Retype exactly the lines below, starting with the line that contains "What was the" and ending with the last line; leave out any pictures.

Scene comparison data
══════════════════════════════

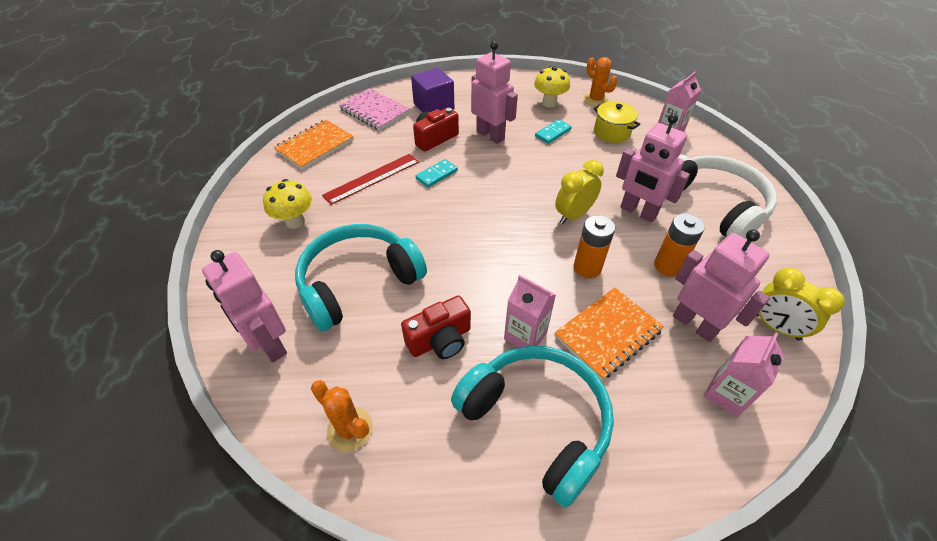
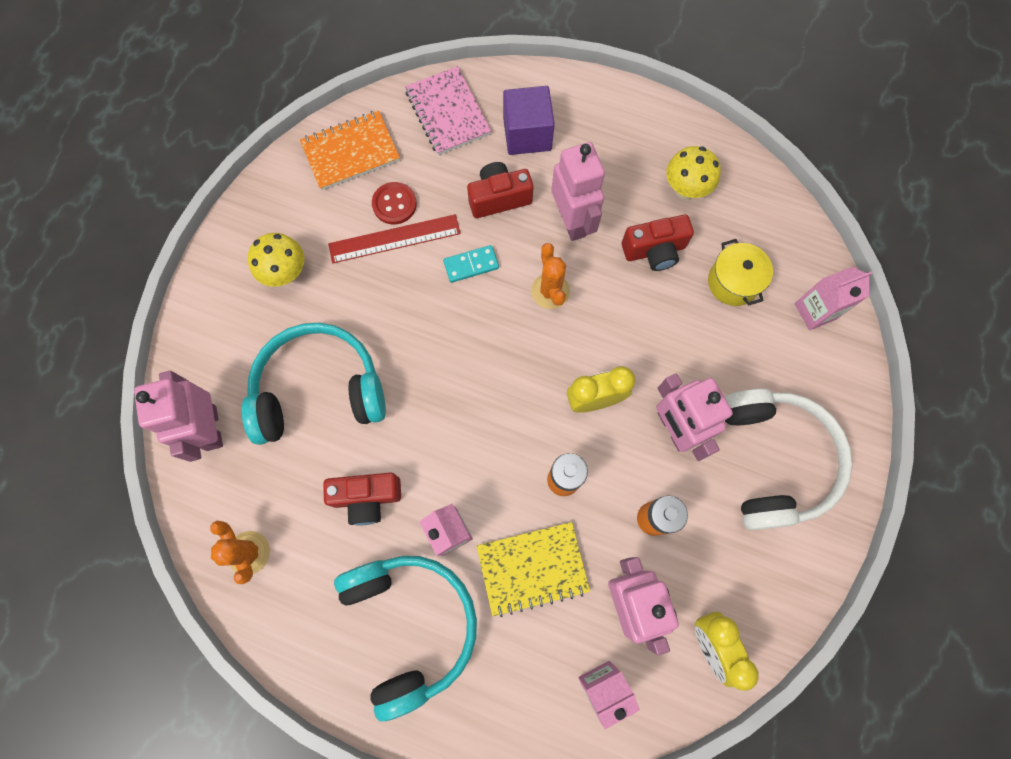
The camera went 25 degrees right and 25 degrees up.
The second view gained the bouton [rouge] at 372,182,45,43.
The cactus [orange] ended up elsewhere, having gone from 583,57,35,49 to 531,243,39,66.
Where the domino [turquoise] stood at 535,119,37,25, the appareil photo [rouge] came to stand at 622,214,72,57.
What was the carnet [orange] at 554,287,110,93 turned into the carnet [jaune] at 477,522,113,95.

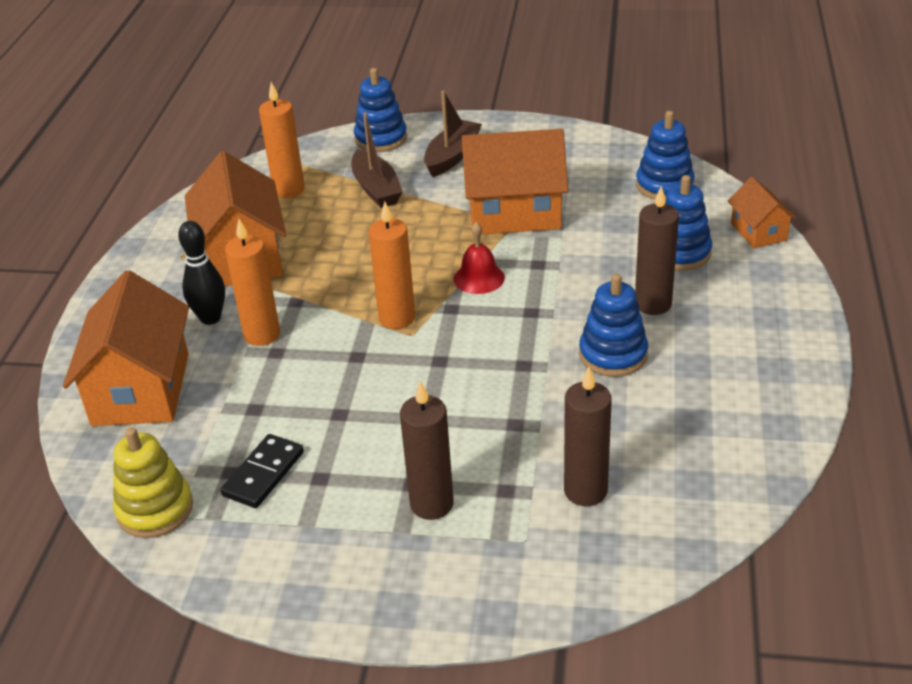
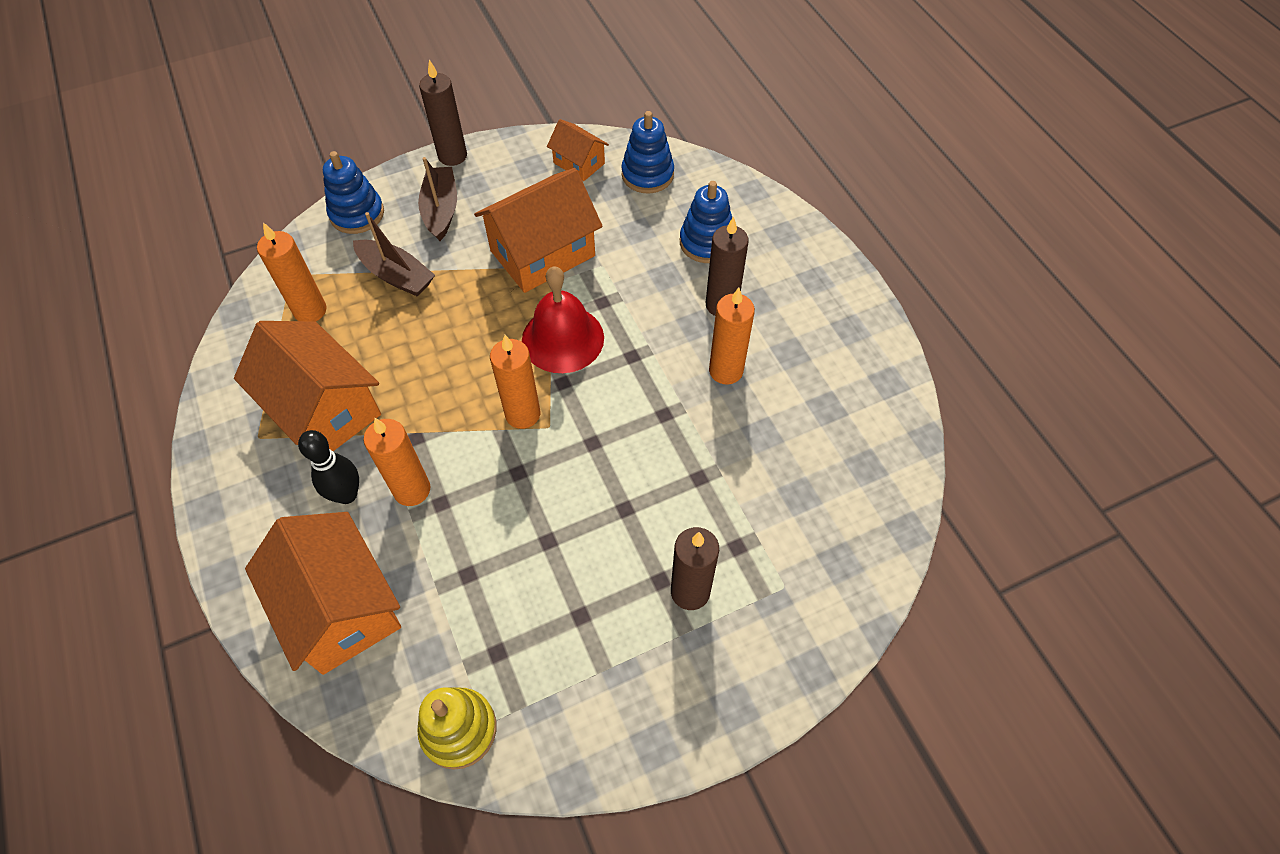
The camera went 35 degrees left and 20 degrees up.
The second view lost the domino [noir] at 220,434,84,74.
The bougie [marron] ended up elsewhere, having gone from 564,367,48,139 to 419,60,48,106.
The maison [orange] ended up elsewhere, having gone from 728,177,69,71 to 547,119,62,62.
Where the jouet à empiler [bleu] stood at 579,274,69,103, the bougie [orange] came to stand at 709,288,46,97.
The size of the cloche [rouge] at 454,222,51,72 changed by a factor of 1.69.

══════════════════════════════

ANSWER AREA
What was the carnet [orange] at 554,287,110,93 turned into the carnet [jaune] at 477,522,113,95.

The camera went 35 degrees left and 20 degrees up.
The second view lost the domino [noir] at 220,434,84,74.
The bougie [marron] ended up elsewhere, having gone from 564,367,48,139 to 419,60,48,106.
The maison [orange] ended up elsewhere, having gone from 728,177,69,71 to 547,119,62,62.
Where the jouet à empiler [bleu] stood at 579,274,69,103, the bougie [orange] came to stand at 709,288,46,97.
The size of the cloche [rouge] at 454,222,51,72 changed by a factor of 1.69.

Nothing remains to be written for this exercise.